((

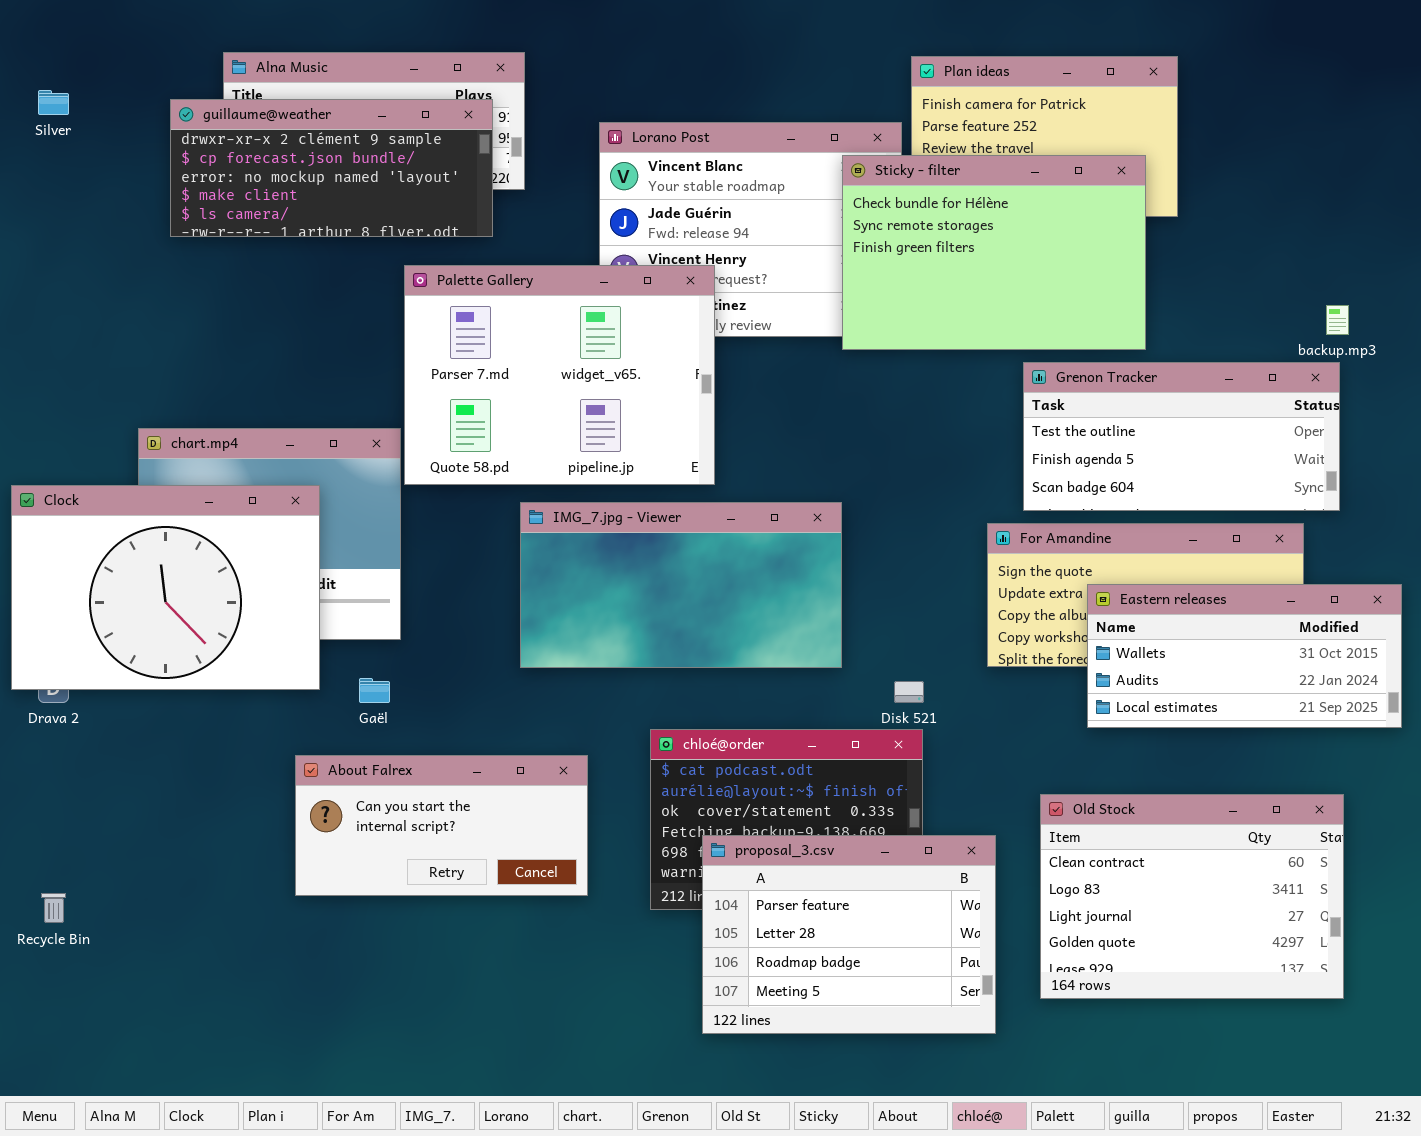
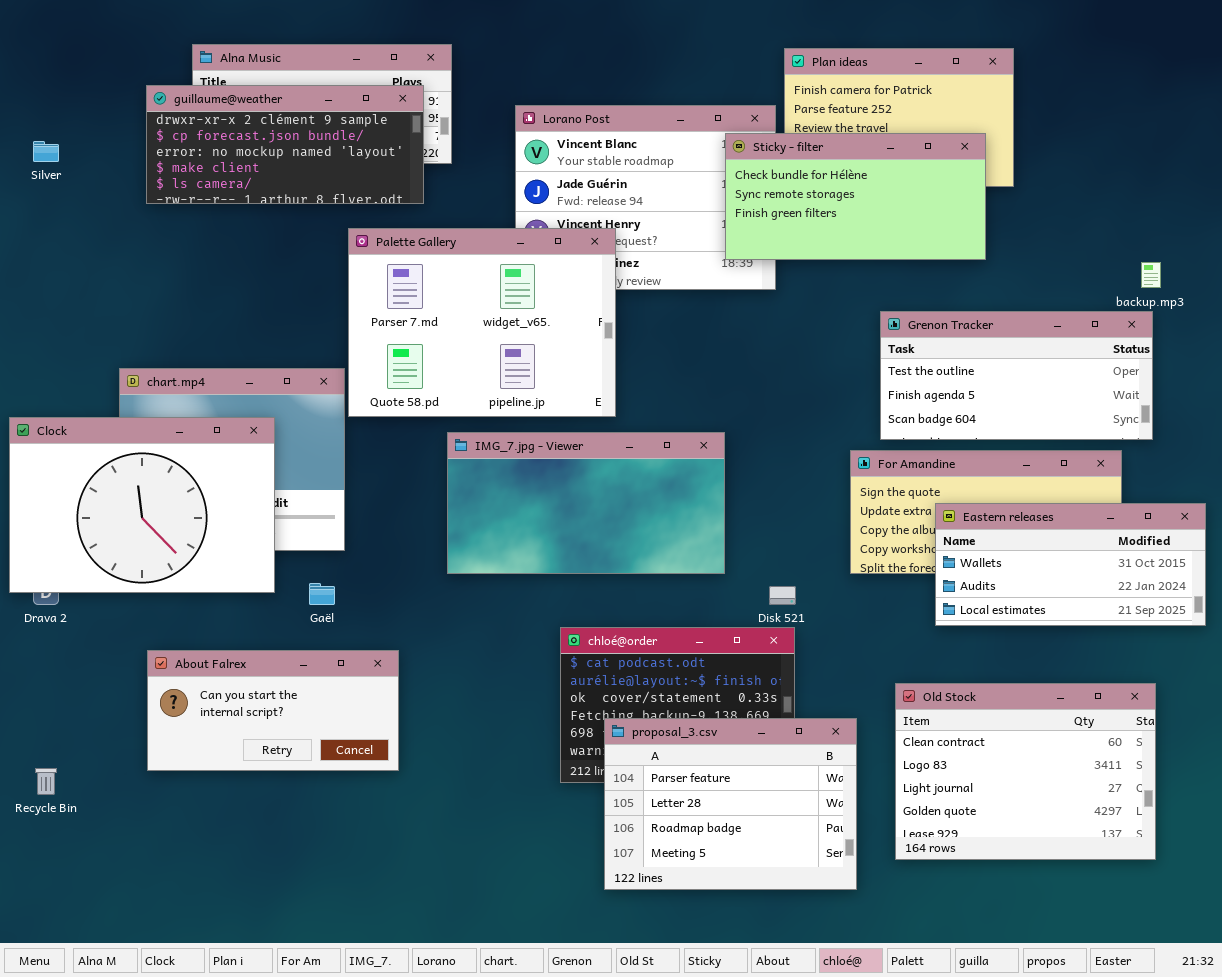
Silver: [38,90,69,115] -> [33,141,59,162], moved
Sticky - filter: [842,155,1146,350] -> [725,133,986,260], resized
About Falrex: [295,755,588,896] -> [147,650,399,771], moved

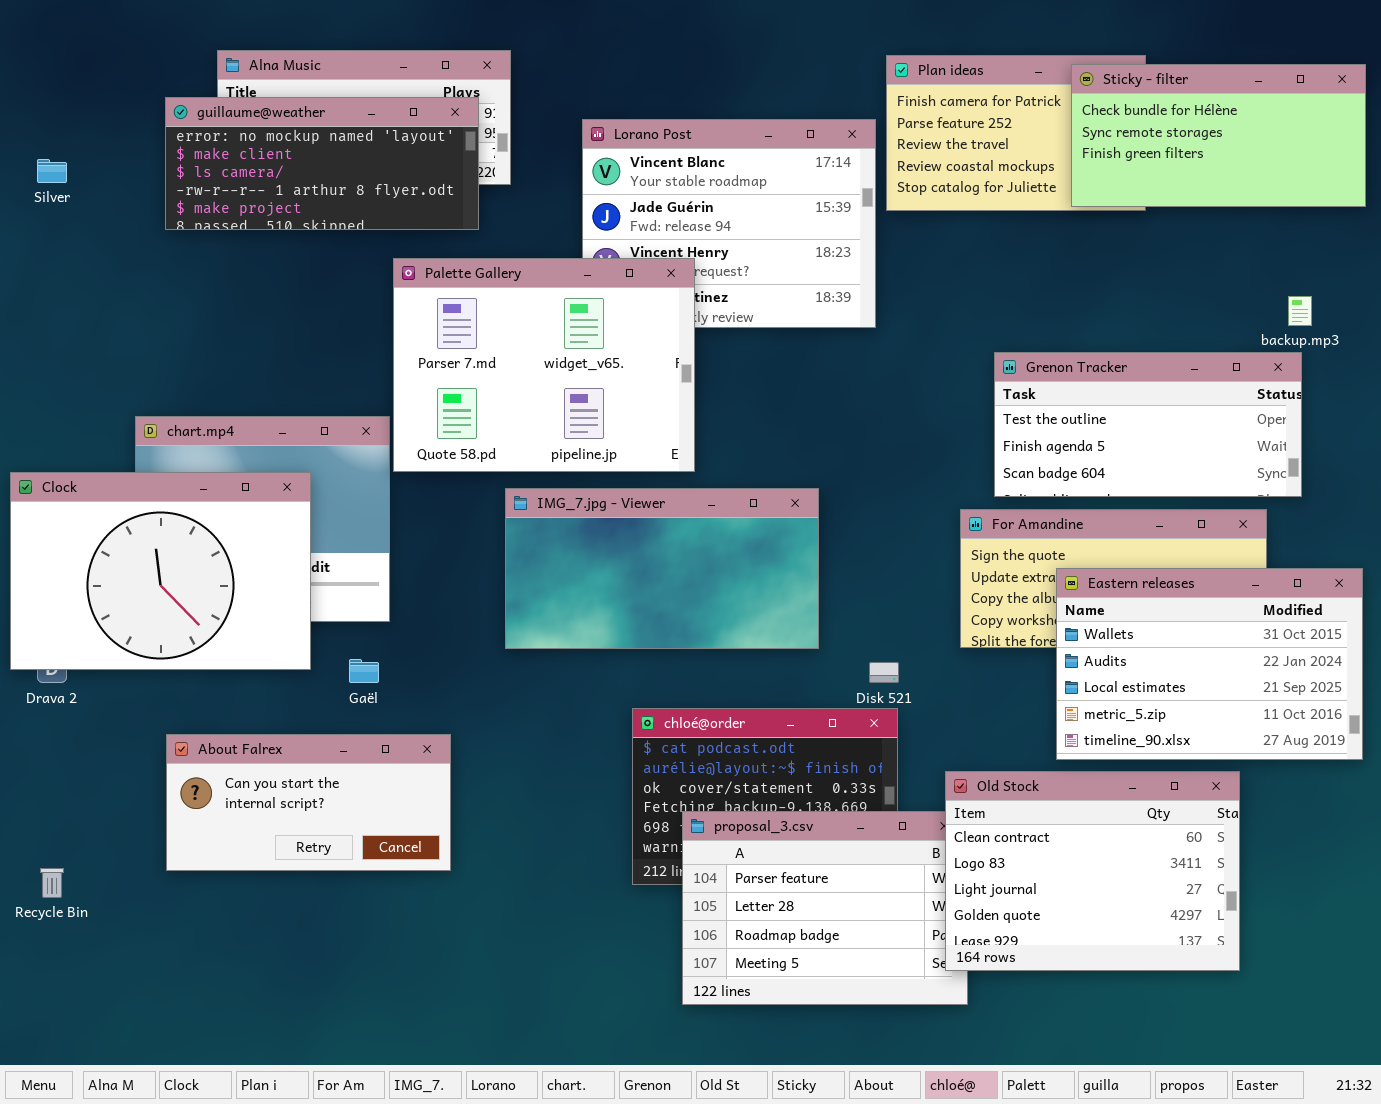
guillaume@weather: [146,85,424,204] -> [165,97,479,230], scrolled down 2 rows
Sticky - filter: [725,133,986,260] -> [1071,64,1366,207], moved
Eastern releases: [935,503,1206,626] -> [1056,568,1363,760], resized
Old Stock: [895,683,1156,860] -> [945,771,1240,971], moved

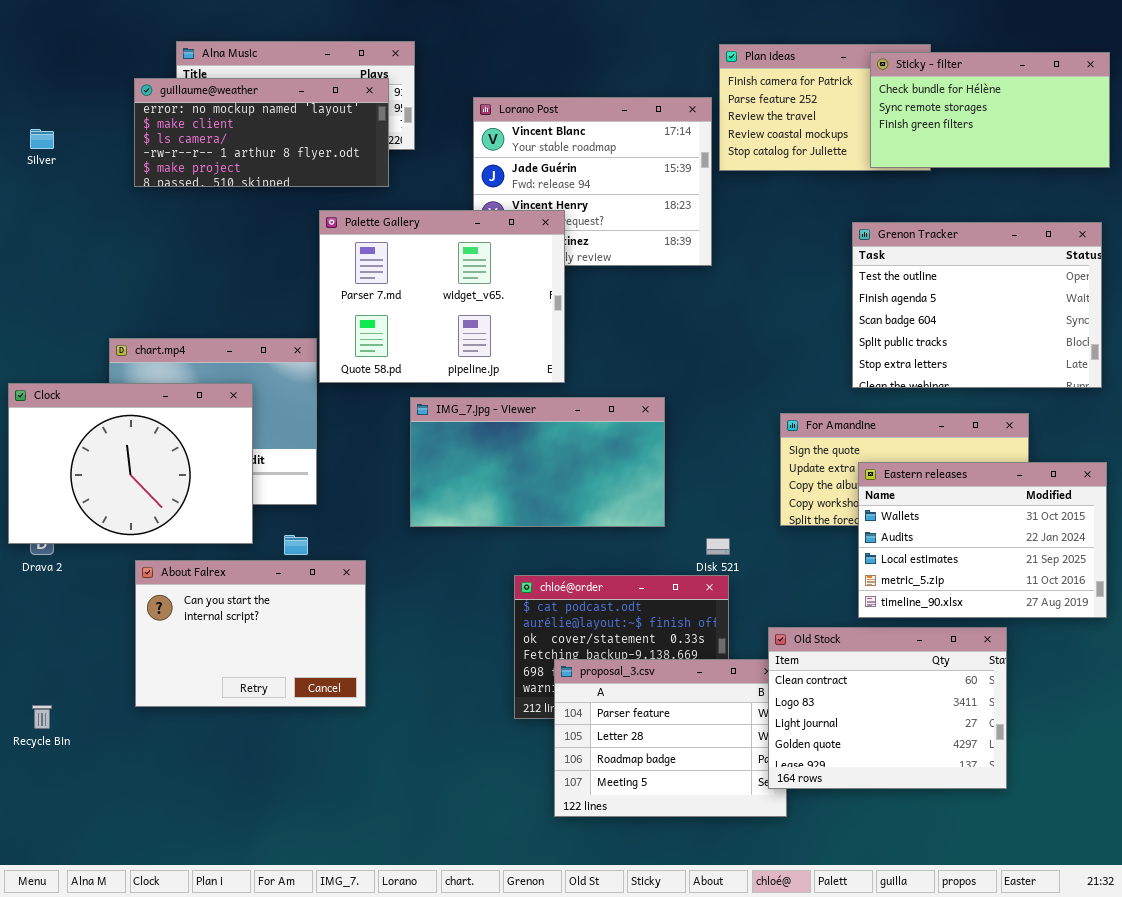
Grenon Tracker: [994,352,1302,497] -> [852,222,1102,388], moved, resized
About Falrex: [166,734,451,871] -> [135,560,366,707], resized

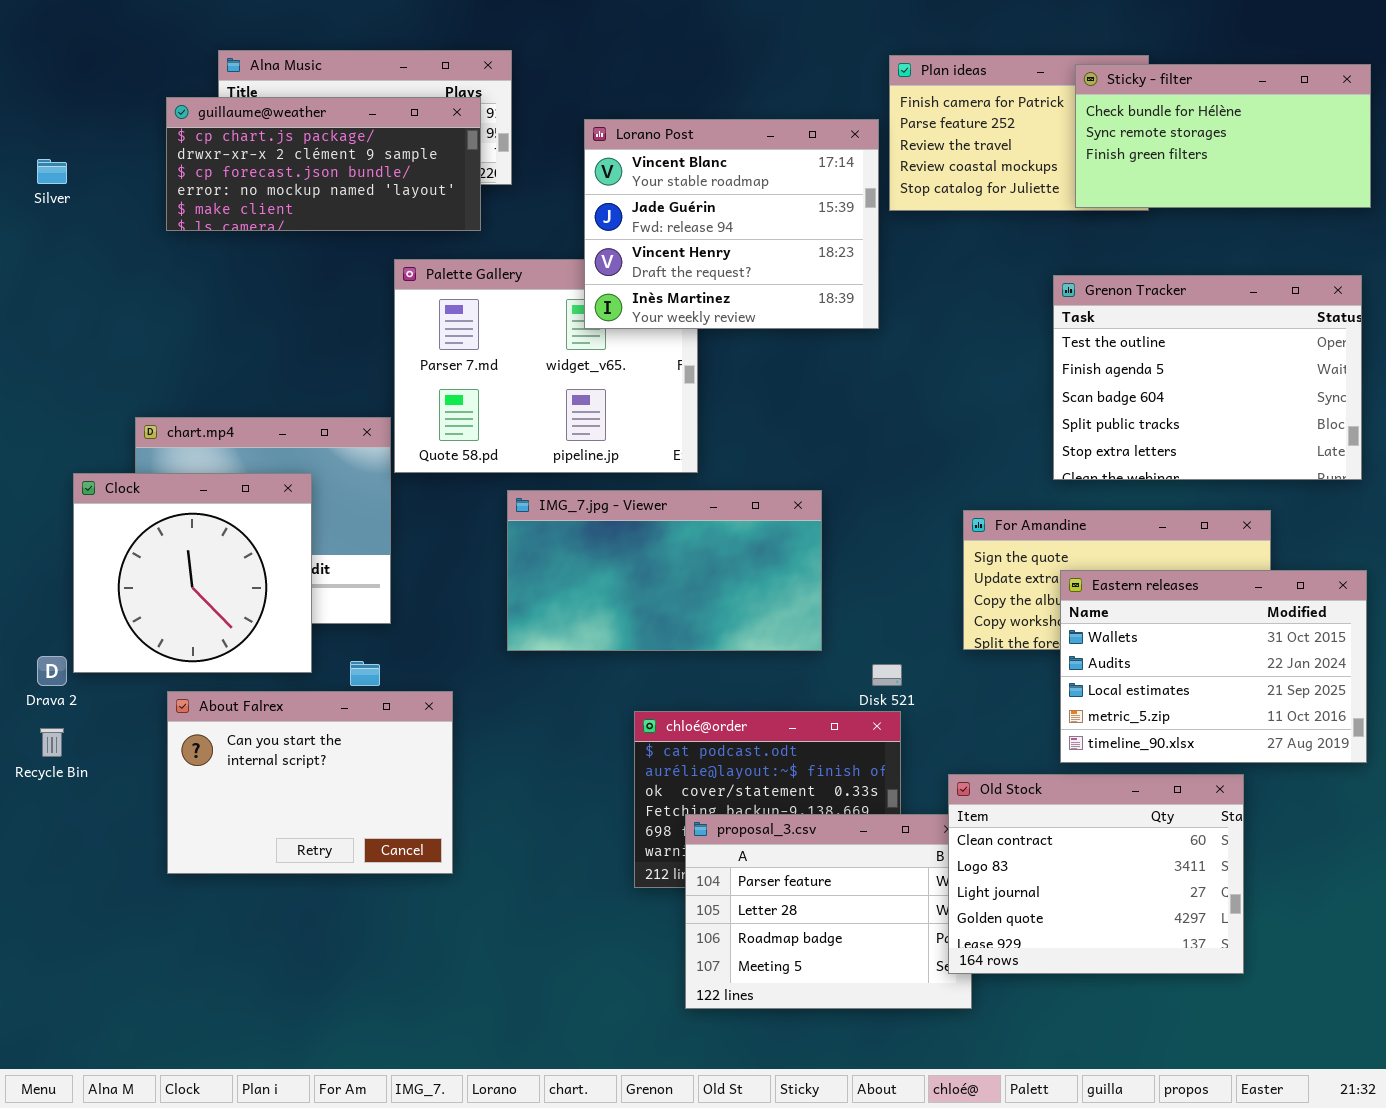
guillaume@weather: [134,78,389,187] -> [166,97,481,231], scrolled up 3 rows
Lorano Post: [473,97,712,266] -> [584,119,879,329], raised
Clock: [8,383,253,544] -> [73,473,312,673], resized
Recycle Bin: [32,705,52,729] -> [40,728,64,757], moved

))

Task statement.
What is needed is an exact copy of every entry, minus the images.

Final answer.
Silver: [38,90,69,115] -> [33,141,59,162], moved
Sticky - filter: [842,155,1146,350] -> [725,133,986,260], resized
About Falrex: [295,755,588,896] -> [147,650,399,771], moved

guillaume@weather: [146,85,424,204] -> [165,97,479,230], scrolled down 2 rows
Sticky - filter: [725,133,986,260] -> [1071,64,1366,207], moved
Eastern releases: [935,503,1206,626] -> [1056,568,1363,760], resized
Old Stock: [895,683,1156,860] -> [945,771,1240,971], moved

Grenon Tracker: [994,352,1302,497] -> [852,222,1102,388], moved, resized
About Falrex: [166,734,451,871] -> [135,560,366,707], resized

guillaume@weather: [134,78,389,187] -> [166,97,481,231], scrolled up 3 rows
Lorano Post: [473,97,712,266] -> [584,119,879,329], raised
Clock: [8,383,253,544] -> [73,473,312,673], resized
Recycle Bin: [32,705,52,729] -> [40,728,64,757], moved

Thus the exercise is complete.